WHAT YOU ARE ASKED TO DO
Please write out the listing exactly, leaving each picture out.

PROVIDED DATA
▼
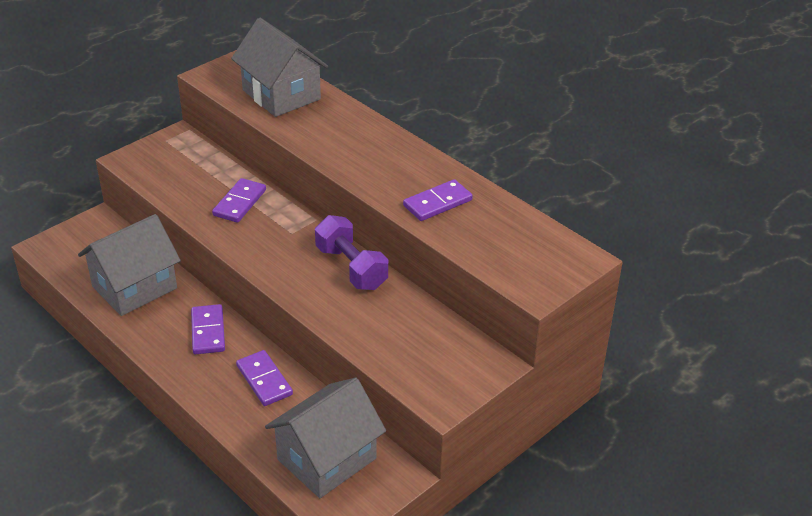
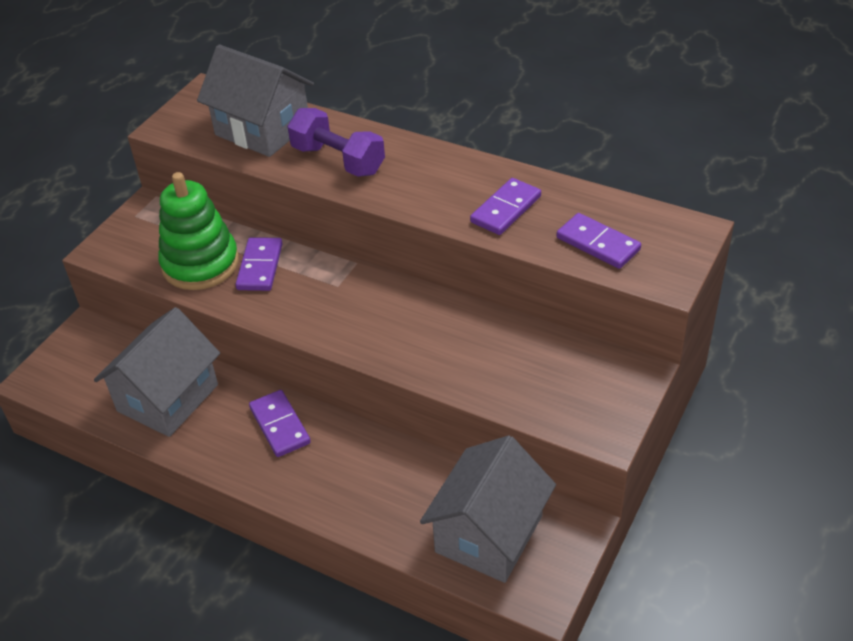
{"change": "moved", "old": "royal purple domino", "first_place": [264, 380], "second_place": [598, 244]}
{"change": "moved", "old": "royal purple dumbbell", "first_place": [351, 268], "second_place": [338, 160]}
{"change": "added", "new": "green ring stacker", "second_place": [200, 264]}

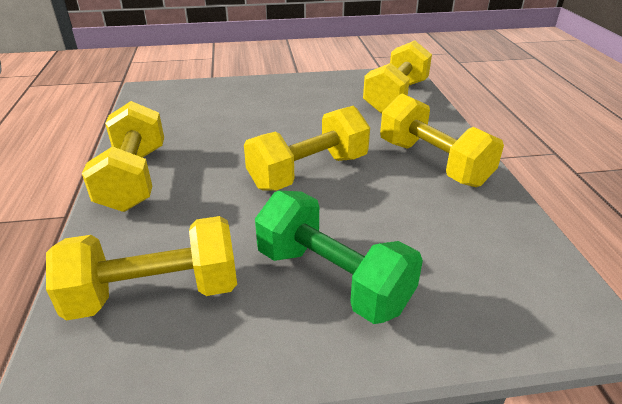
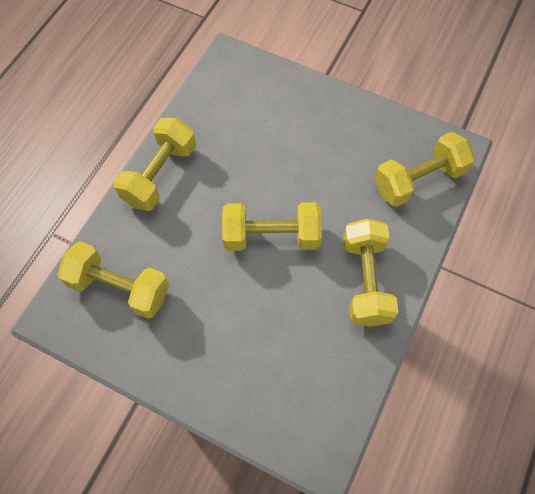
{"change": "removed", "old": "green dumbbell", "first_place": [332, 279]}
▲
TASK RESULT
{"change": "moved", "old": "royal purple domino", "first_place": [264, 380], "second_place": [598, 244]}
{"change": "moved", "old": "royal purple dumbbell", "first_place": [351, 268], "second_place": [338, 160]}
{"change": "added", "new": "green ring stacker", "second_place": [200, 264]}

{"change": "removed", "old": "green dumbbell", "first_place": [332, 279]}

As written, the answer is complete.